TASK TO CARRY OUT:
With pictures excluded, copy word for word the lines in the data below from the line containing "green vase: 4 -> 1" through the line containing "white fork: 2 -> 4".

Coordinate-based change listings:
· · · ·
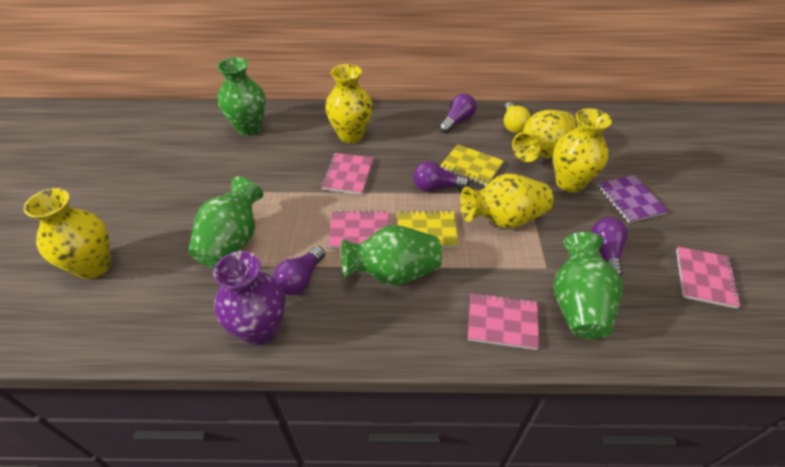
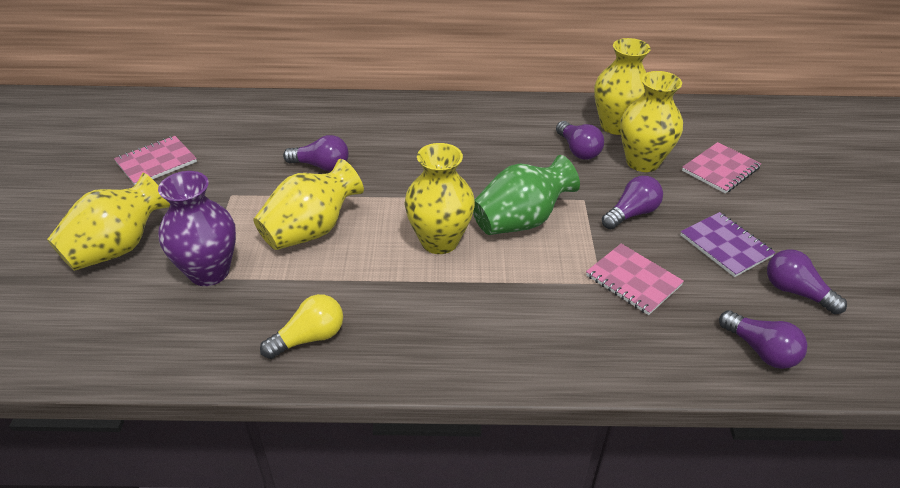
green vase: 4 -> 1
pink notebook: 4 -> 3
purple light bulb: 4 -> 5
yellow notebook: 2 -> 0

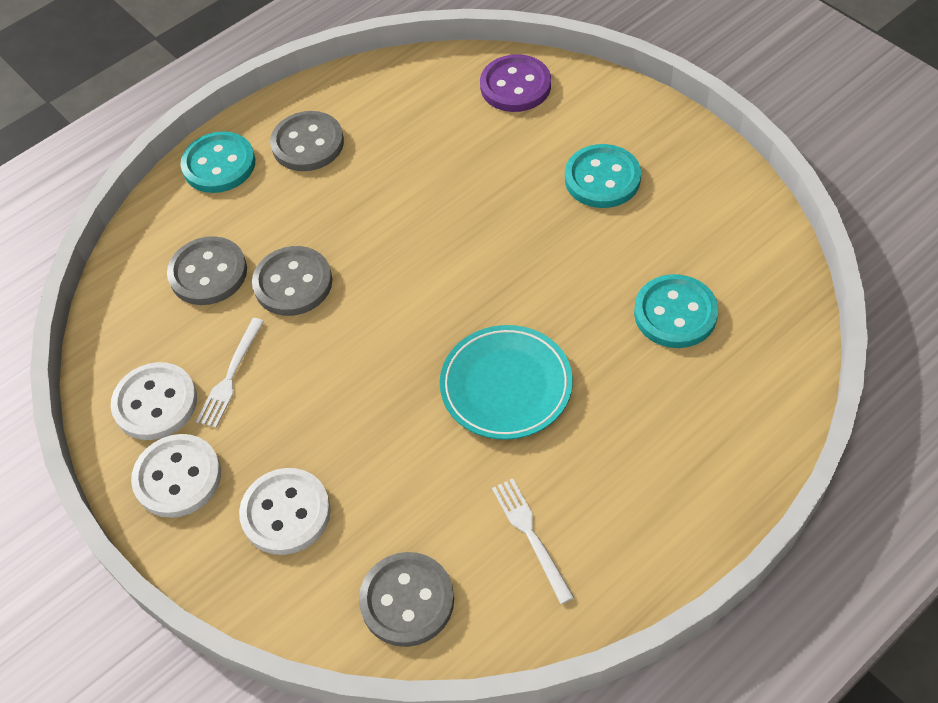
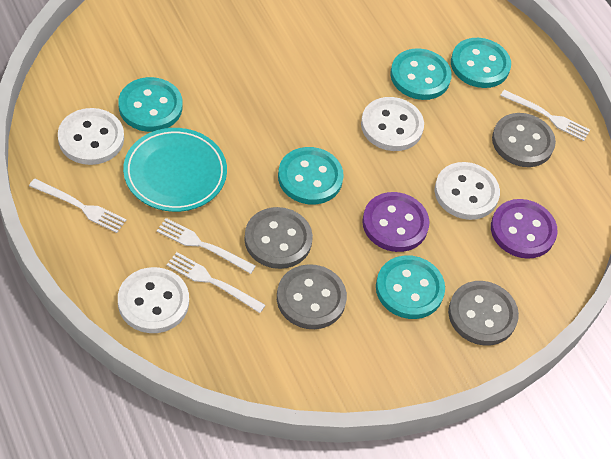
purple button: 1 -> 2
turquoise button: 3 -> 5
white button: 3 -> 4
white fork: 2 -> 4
· · · ·
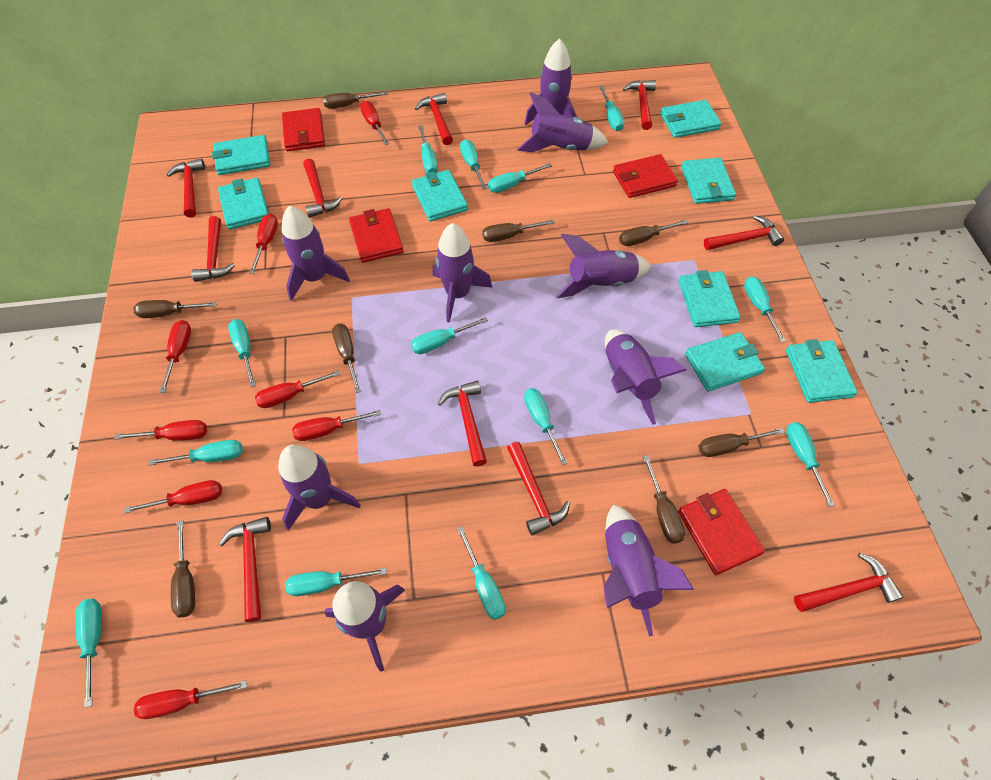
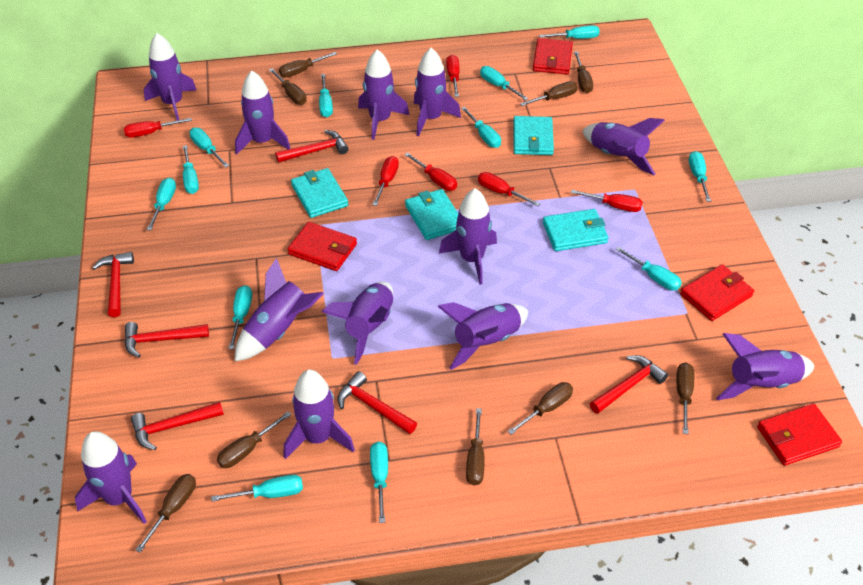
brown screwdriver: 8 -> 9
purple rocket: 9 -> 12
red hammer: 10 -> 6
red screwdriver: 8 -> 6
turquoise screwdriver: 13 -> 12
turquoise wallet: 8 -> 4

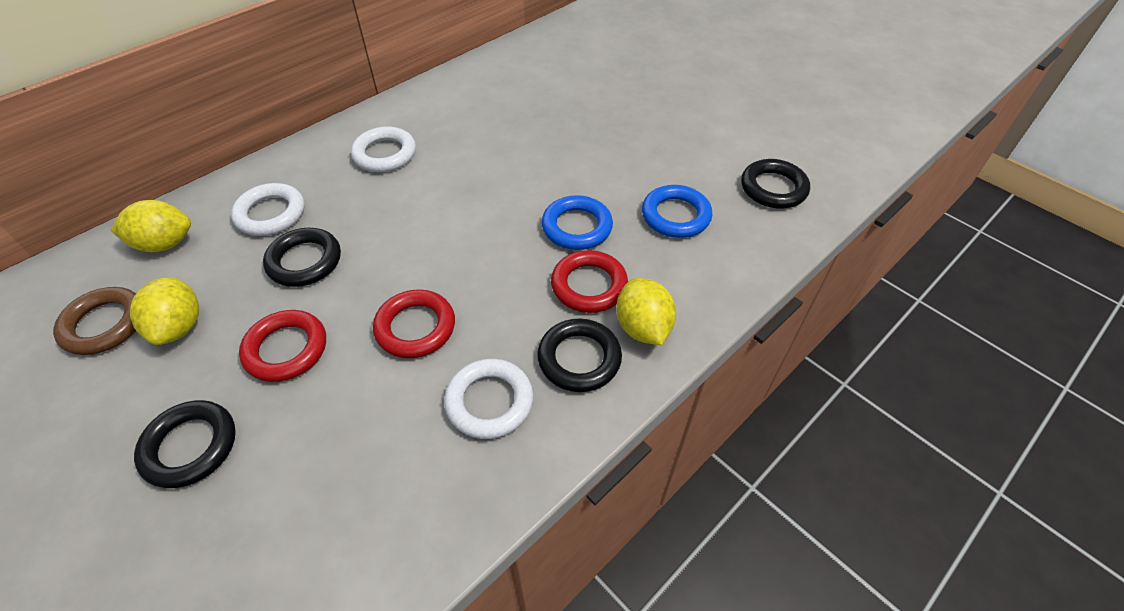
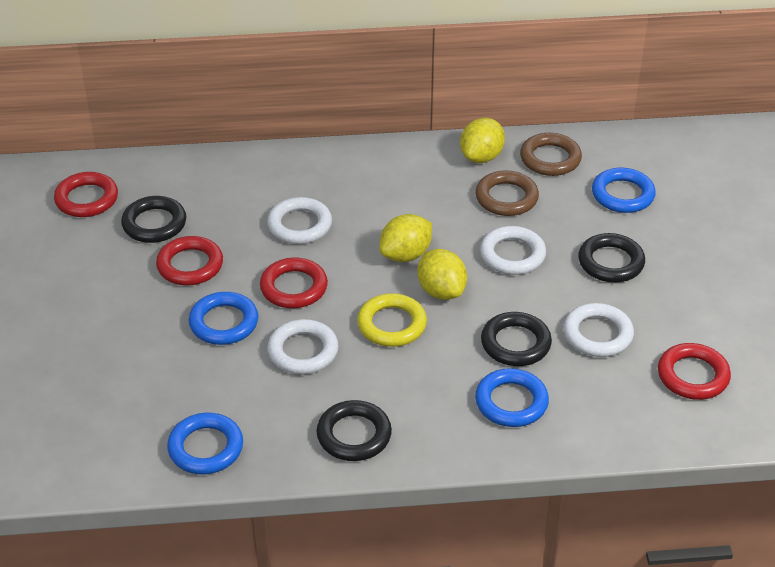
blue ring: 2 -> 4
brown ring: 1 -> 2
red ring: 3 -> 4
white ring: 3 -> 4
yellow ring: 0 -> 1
· · · ·
OUTPUT OF THE EXERCISE:
green vase: 4 -> 1
pink notebook: 4 -> 3
purple light bulb: 4 -> 5
yellow notebook: 2 -> 0

purple button: 1 -> 2
turquoise button: 3 -> 5
white button: 3 -> 4
white fork: 2 -> 4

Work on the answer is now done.